> _WHAT THIS TASK INVOLVES_:
For the data below, report how many lines include the word "book", and write nothing else.
- - - - - - -
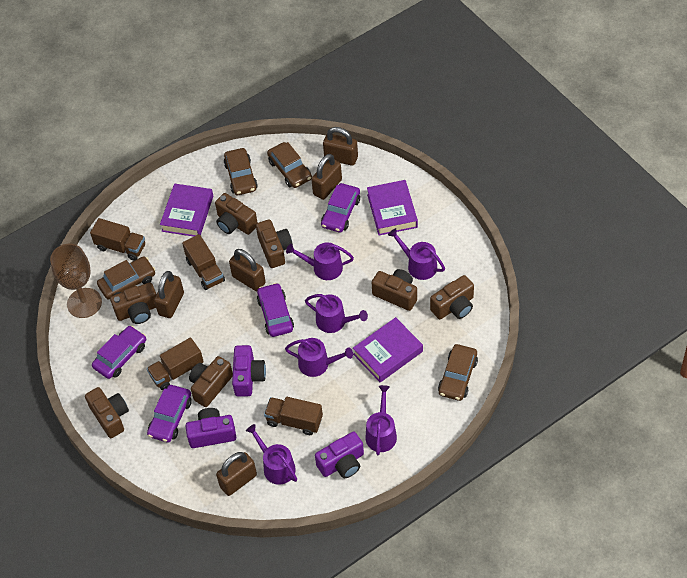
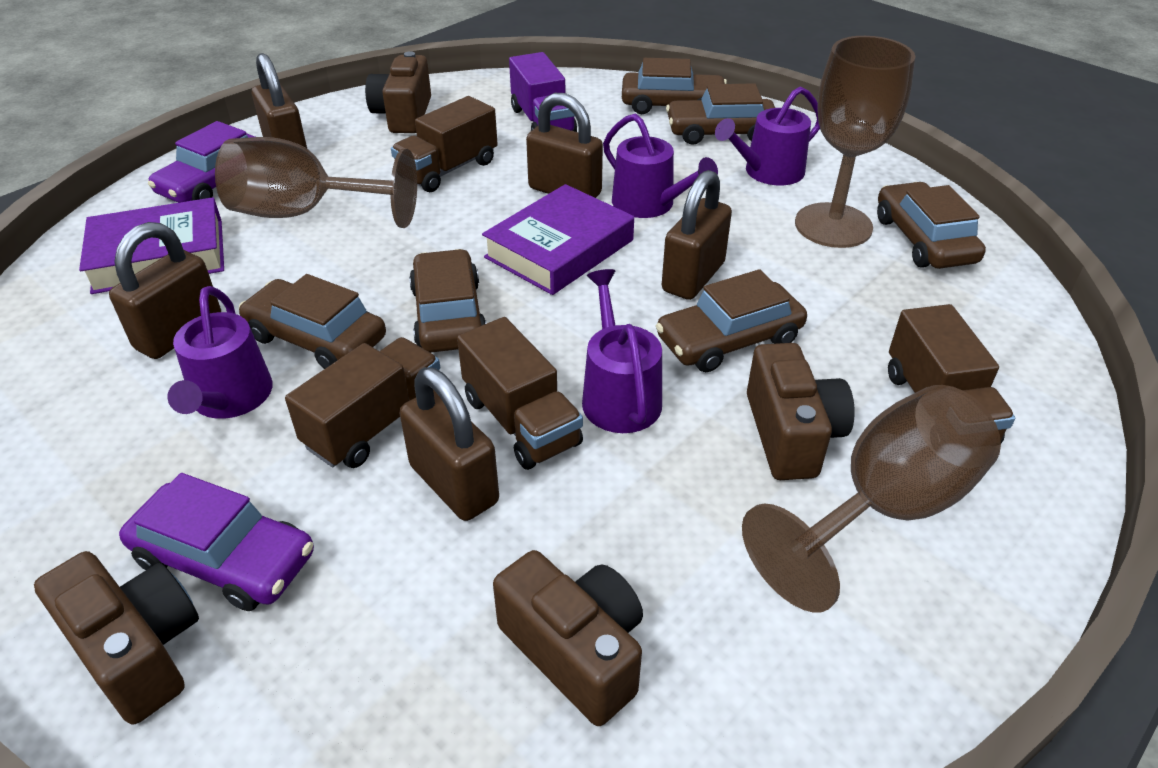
brown camera: [85,387,129,438] [110,282,156,324] [189,356,233,407] [215,193,258,235] [256,219,293,268] [372,269,417,311] [430,275,474,319] = 7 -> [34,551,199,725] [365,51,431,133] [493,550,643,726] [747,343,855,480] = 4
brown car: [97,256,155,300] [224,148,258,195] [267,142,312,188] [438,344,478,401] = 4 -> [239,274,386,369] [409,249,487,353] [622,58,727,114] [656,269,807,372] [666,83,775,145] [877,182,986,269] = 6
brown goblet: [50,244,102,318] = 1 -> [215,137,417,228] [742,385,1001,612] [795,36,915,248] = 3
purple book: [160,183,213,237] [353,317,423,382] [367,180,418,235] = 3 -> [79,197,224,294] [482,184,634,295] = 2
purple camera: [186,408,236,448] [232,345,266,397] [315,431,364,478] = 3 -> none = 0
purple car: [92,326,146,379] [147,385,192,442] [257,283,294,337] [321,183,360,232] = 4 -> [119,473,314,611] [148,121,255,203] = 2
purple truck: none = 0 -> [509,52,577,132] = 1
purple watering can: [246,424,297,485] [285,338,353,377] [286,242,354,280] [305,294,368,333] [366,385,397,455] [388,228,445,280] = 6 -> [167,286,273,419] [582,269,662,433] [603,114,718,218] [715,86,820,185] = 4

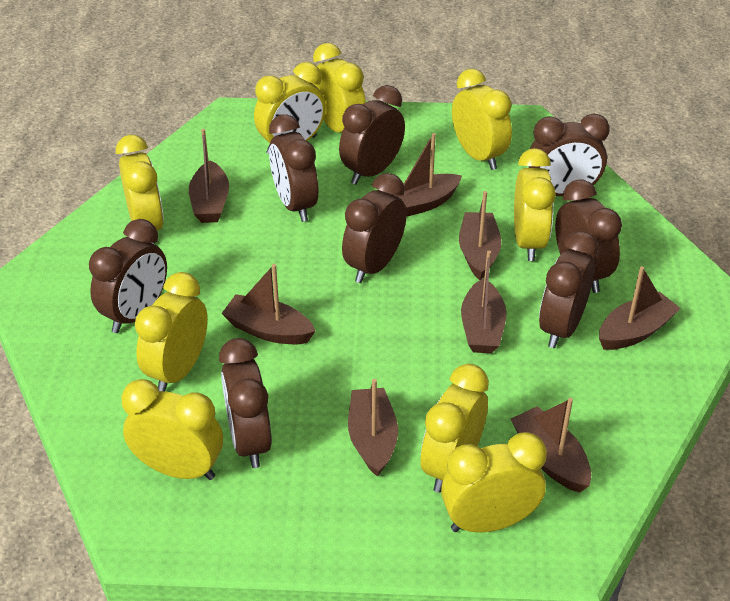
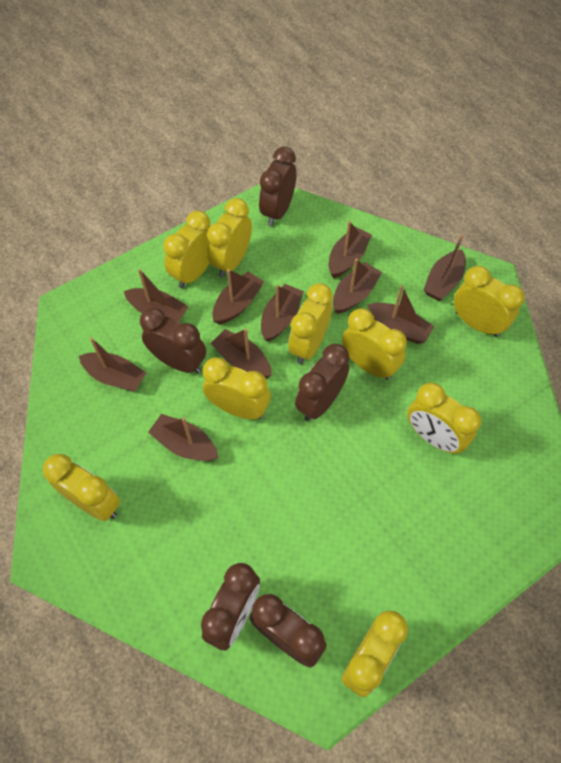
brown boat: [189,129,229,223] [221,264,316,344] [348,379,398,477] [392,133,462,217] [459,191,502,280] [461,251,507,353] [511,398,591,493] [599,266,681,350] = 8 -> [79,337,146,392] [124,269,189,322] [148,414,219,461] [210,328,272,379] [212,269,264,324] [261,284,304,342] [329,221,372,278] [333,258,382,314] [368,285,434,344] [423,235,466,301] = 10
brown clock: [89,219,167,333] [219,338,272,468] [269,114,318,222] [339,85,405,185] [342,173,407,283] [529,114,610,196] [539,231,598,348] [555,179,622,293] = 8 -> [140,308,206,373] [201,563,260,650] [249,594,327,668] [259,147,296,226] [295,344,349,421] = 5

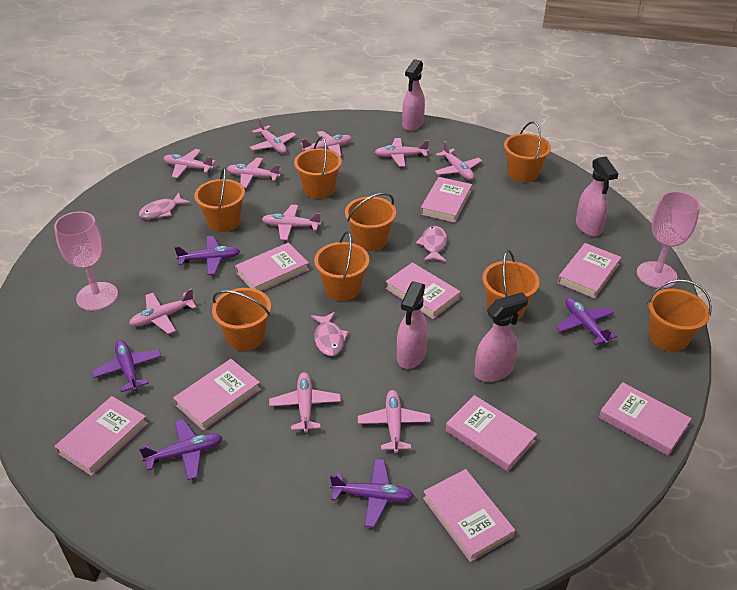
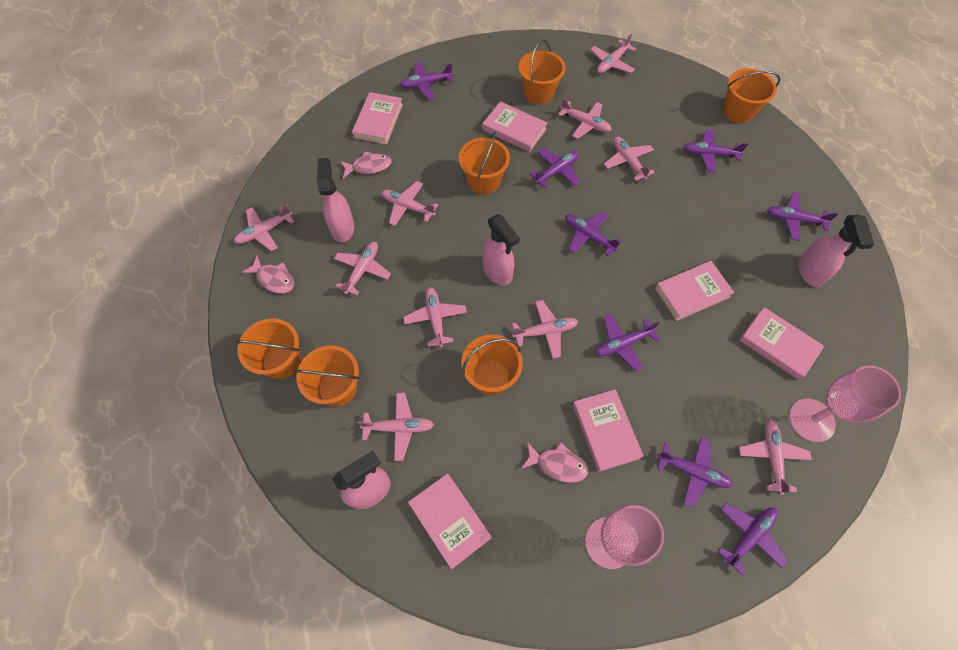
orange bucket: [194,167,245,232] [212,288,271,351] [294,136,342,199] [314,231,369,301] [345,193,396,251] [482,250,540,321] [504,121,551,182] [647,279,712,352] = 8 -> [235,318,301,379] [295,346,359,407] [459,131,510,194] [461,334,523,396] [518,39,566,104] [723,68,780,123] = 6
pink book: [54,396,148,476] [173,359,261,431] [235,243,309,292] [385,262,461,319] [420,177,472,223] [423,469,515,562] [446,395,537,472] [558,243,621,299] [599,382,692,456] = 9 -> [352,92,403,145] [408,473,492,569] [482,101,548,152] [573,389,644,472] [655,261,734,321] [739,307,824,380] = 6
purple plane: [91,340,162,392] [139,419,223,480] [174,236,240,275] [330,459,414,527] [556,298,617,345] = 5 -> [400,62,453,99] [530,148,580,188] [565,212,622,256] [595,314,660,372] [657,437,733,507] [684,129,748,172] [718,503,788,576] [767,192,838,241] = 8

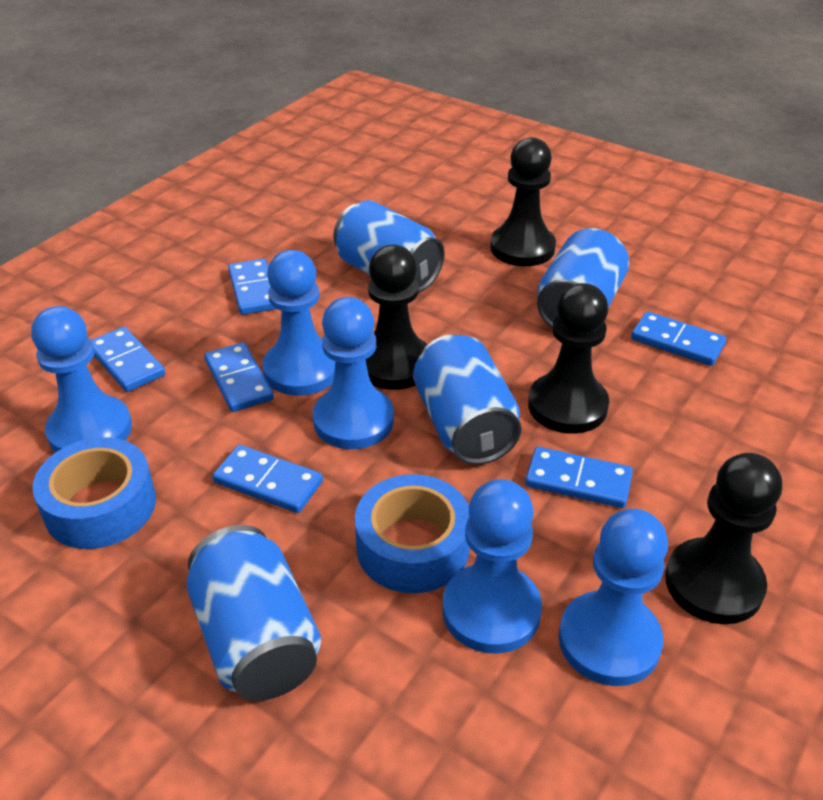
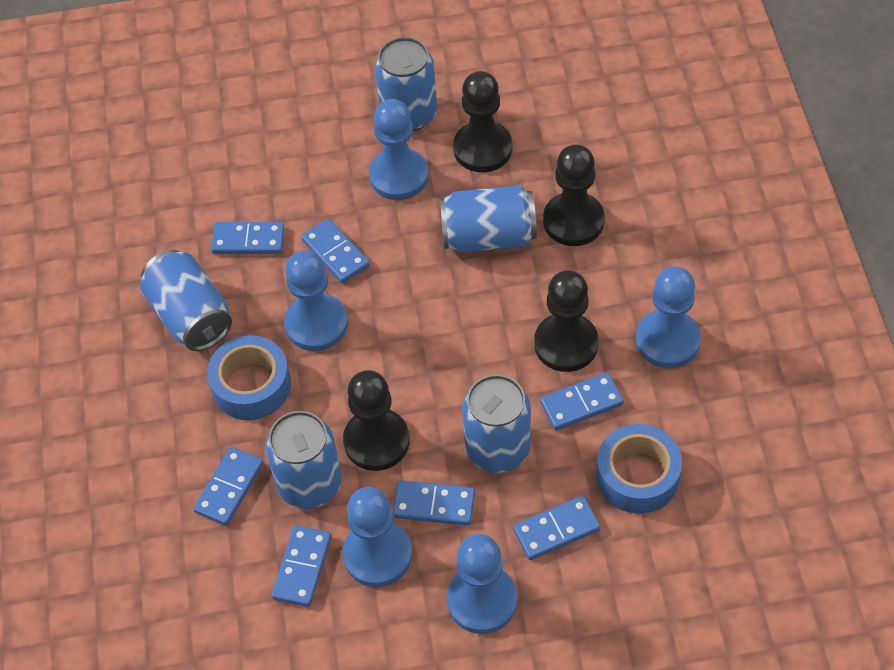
blue can: [186,525,321,701] [333,200,445,293] [413,334,521,465] [537,228,629,327] = 4 -> [140,250,232,351] [266,411,342,509] [375,37,437,131] [440,185,537,253] [462,374,531,473] = 5
blue domino: [91,327,165,392] [204,342,274,412] [213,445,323,513] [228,259,276,315] [525,447,633,508] [631,311,726,366] = 6 -> [193,447,264,526] [211,222,285,254] [272,525,331,607] [301,219,370,284] [392,480,475,526] [513,496,600,560] [540,372,624,430] = 7

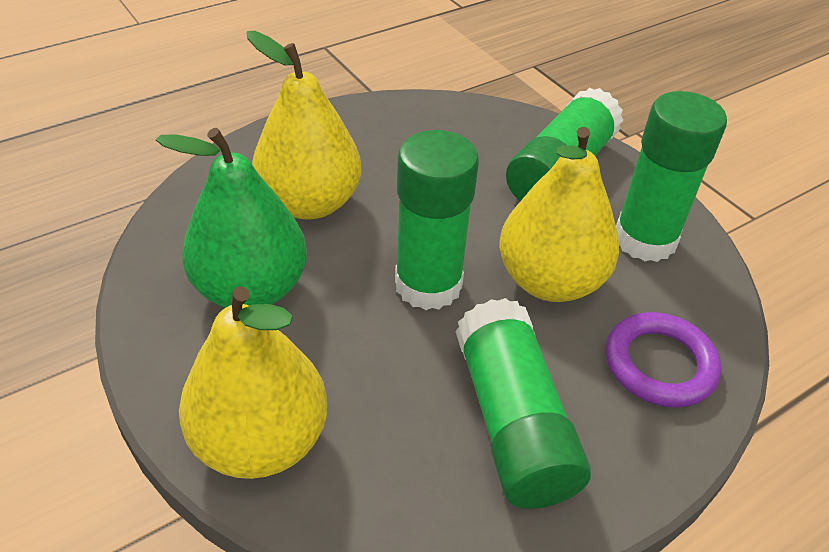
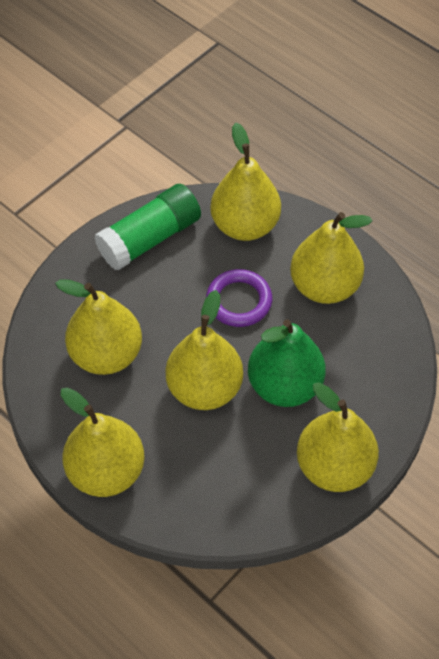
green glue stick: [395,130,479,310] [455,298,591,509] [506,88,623,201] [616,91,727,262] = 4 -> [94,184,201,270] = 1
yellow pear: [179,286,327,479] [247,31,362,219] [499,127,619,302] = 3 -> [55,280,142,375] [60,387,145,497] [166,290,243,410] [210,122,281,241] [290,212,373,304] [297,382,379,492] = 6

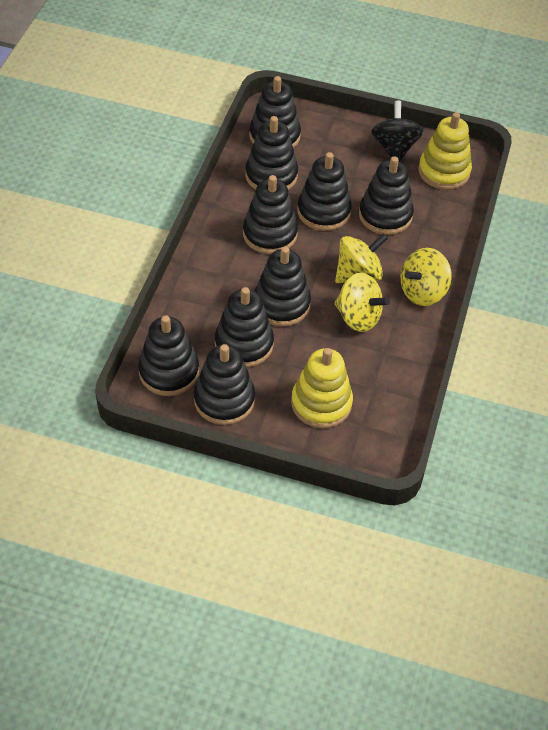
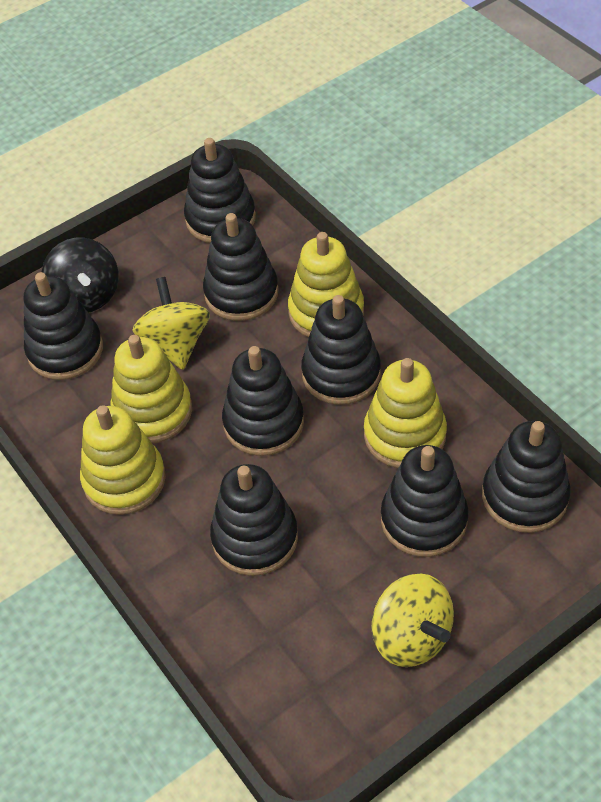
black stacking toy: [138,315,199,396] [194,344,255,425] [215,287,274,367] [243,175,298,254] [245,116,298,190] [249,76,301,148] [255,247,311,327] [297,152,352,231] [359,156,414,235] = 9 -> [24,272,103,380] [184,138,256,243] [203,213,278,321] [210,464,298,576] [222,346,304,456] [301,295,381,405] [381,445,468,557] [482,421,571,533] = 8
yellow spinning top: [334,273,390,332] [335,233,388,283] [400,248,452,306] = 3 -> [132,277,210,370] [371,574,454,667] = 2
yellow stacking toy: [291,348,353,428] [418,112,472,190] = 2 -> [80,405,166,515] [110,335,192,443] [288,232,364,337] [364,358,447,468] = 4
- - - - - - -
> _ANSWER BOX_:
2